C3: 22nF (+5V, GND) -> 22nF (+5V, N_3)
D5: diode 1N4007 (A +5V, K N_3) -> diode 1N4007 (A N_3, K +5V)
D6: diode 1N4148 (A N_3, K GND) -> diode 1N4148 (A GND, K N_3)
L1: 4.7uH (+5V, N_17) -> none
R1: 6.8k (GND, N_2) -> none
==
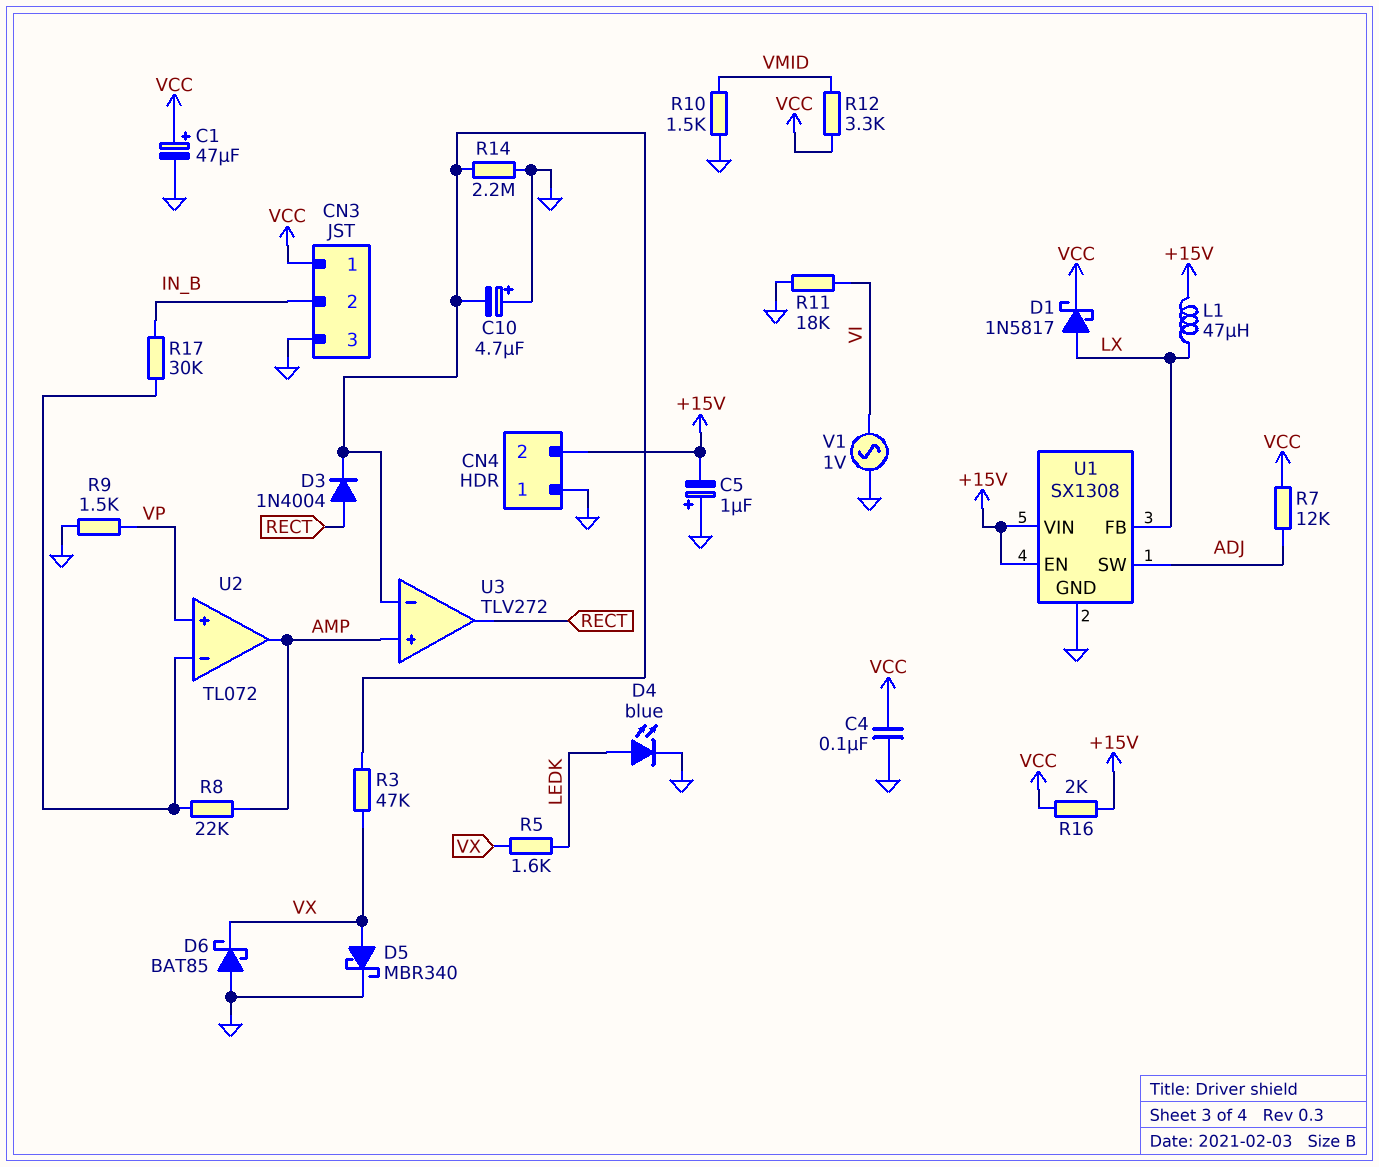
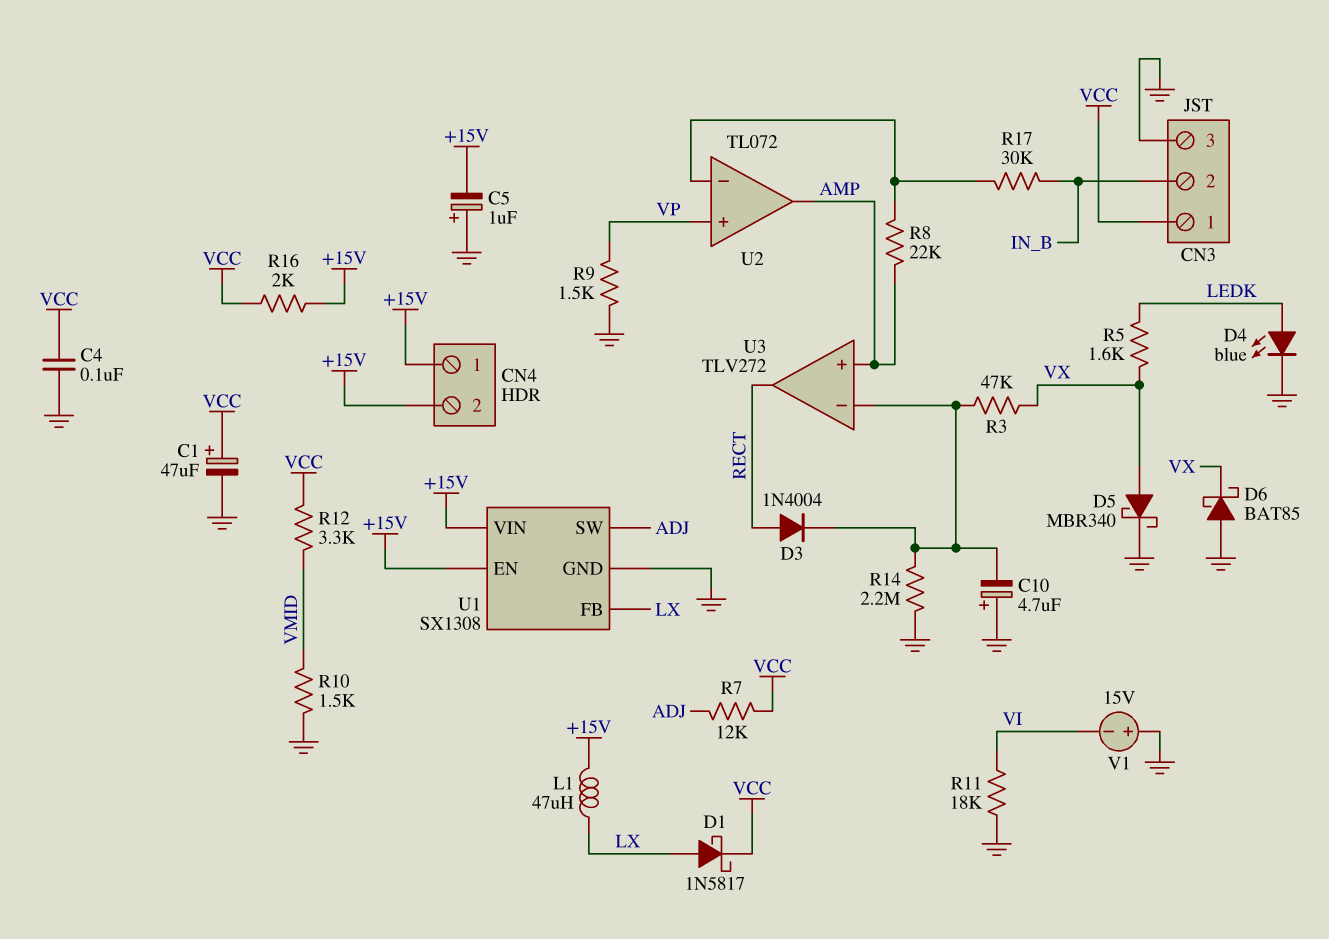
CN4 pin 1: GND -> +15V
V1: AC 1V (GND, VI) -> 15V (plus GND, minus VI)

§ WORK REQUEST:
From the records above, give again exactly the lines running from the line with "C3: 22nF (+5V, GND) -> 22nF (+5V, N_3)" to the line with "R1: 6.8k (GND, N_2) -> none", inclusive.

§ RESPONSE AREA:
C3: 22nF (+5V, GND) -> 22nF (+5V, N_3)
D5: diode 1N4007 (A +5V, K N_3) -> diode 1N4007 (A N_3, K +5V)
D6: diode 1N4148 (A N_3, K GND) -> diode 1N4148 (A GND, K N_3)
L1: 4.7uH (+5V, N_17) -> none
R1: 6.8k (GND, N_2) -> none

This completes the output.